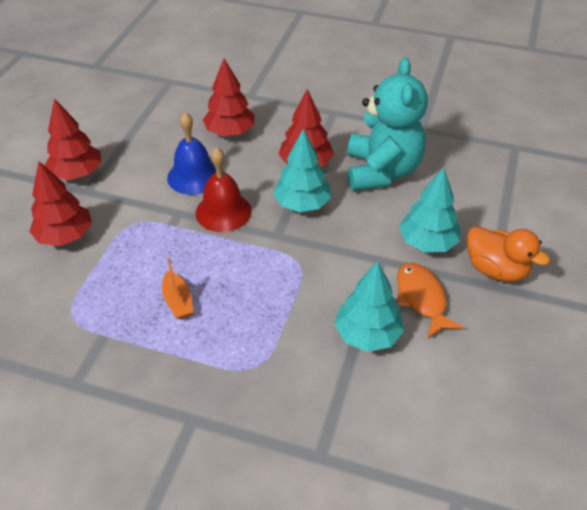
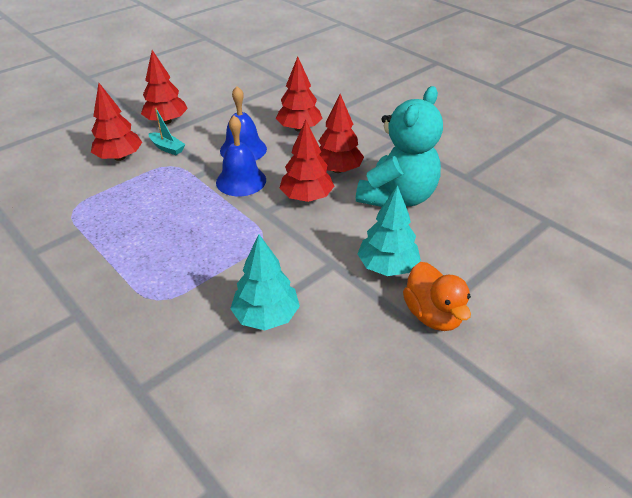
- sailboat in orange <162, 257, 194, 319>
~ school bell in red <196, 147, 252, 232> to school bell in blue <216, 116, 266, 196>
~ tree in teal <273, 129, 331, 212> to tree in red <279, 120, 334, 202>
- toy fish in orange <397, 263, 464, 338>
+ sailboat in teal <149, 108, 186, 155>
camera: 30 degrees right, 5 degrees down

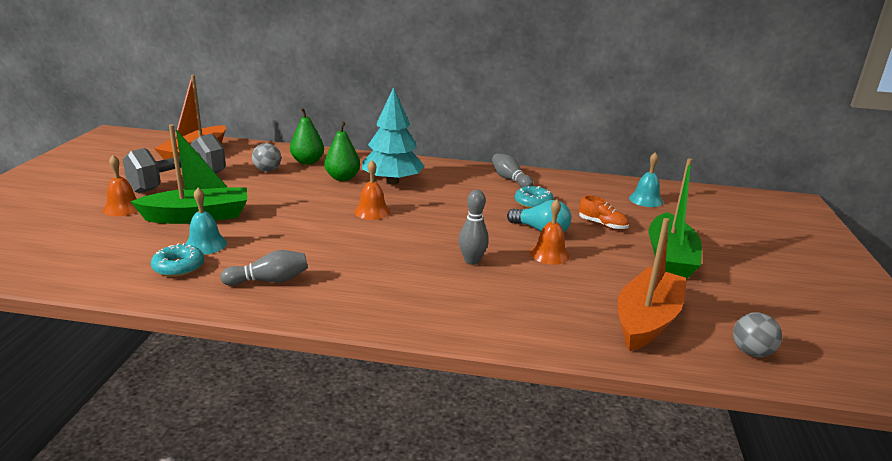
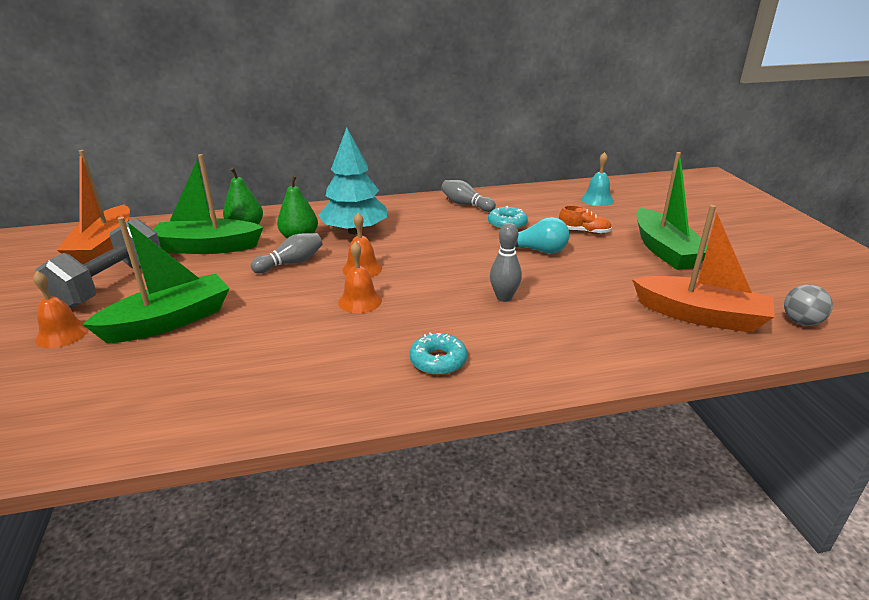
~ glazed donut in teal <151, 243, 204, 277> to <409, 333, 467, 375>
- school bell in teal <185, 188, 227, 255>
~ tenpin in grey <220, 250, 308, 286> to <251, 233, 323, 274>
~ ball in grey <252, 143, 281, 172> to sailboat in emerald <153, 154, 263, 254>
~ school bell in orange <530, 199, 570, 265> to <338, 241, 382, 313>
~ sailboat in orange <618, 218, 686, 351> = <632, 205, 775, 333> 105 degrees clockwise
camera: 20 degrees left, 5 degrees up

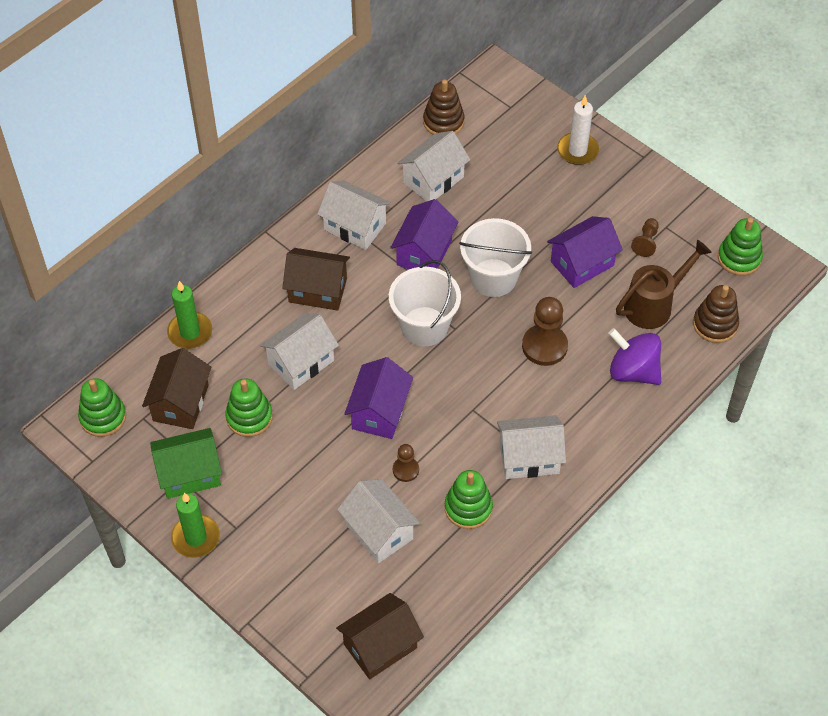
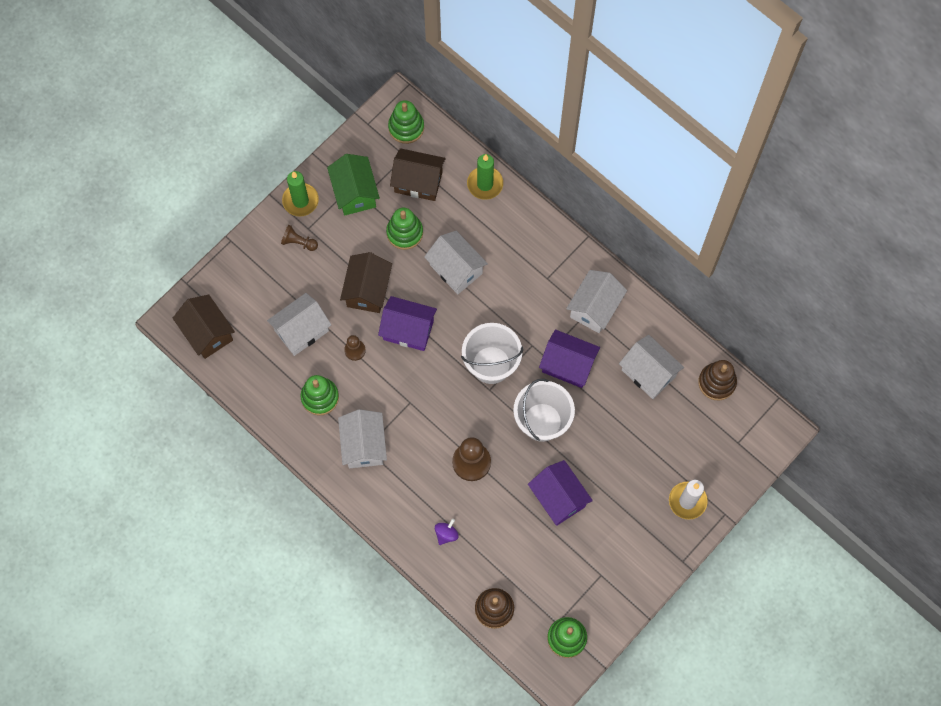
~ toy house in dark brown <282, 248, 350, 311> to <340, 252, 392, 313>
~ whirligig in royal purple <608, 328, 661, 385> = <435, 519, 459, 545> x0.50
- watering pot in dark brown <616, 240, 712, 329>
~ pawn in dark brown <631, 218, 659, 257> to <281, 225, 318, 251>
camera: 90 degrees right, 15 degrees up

──────────

Counting only lines above that contain the string "school", report how many there are and write nothing further.

Final answer: 3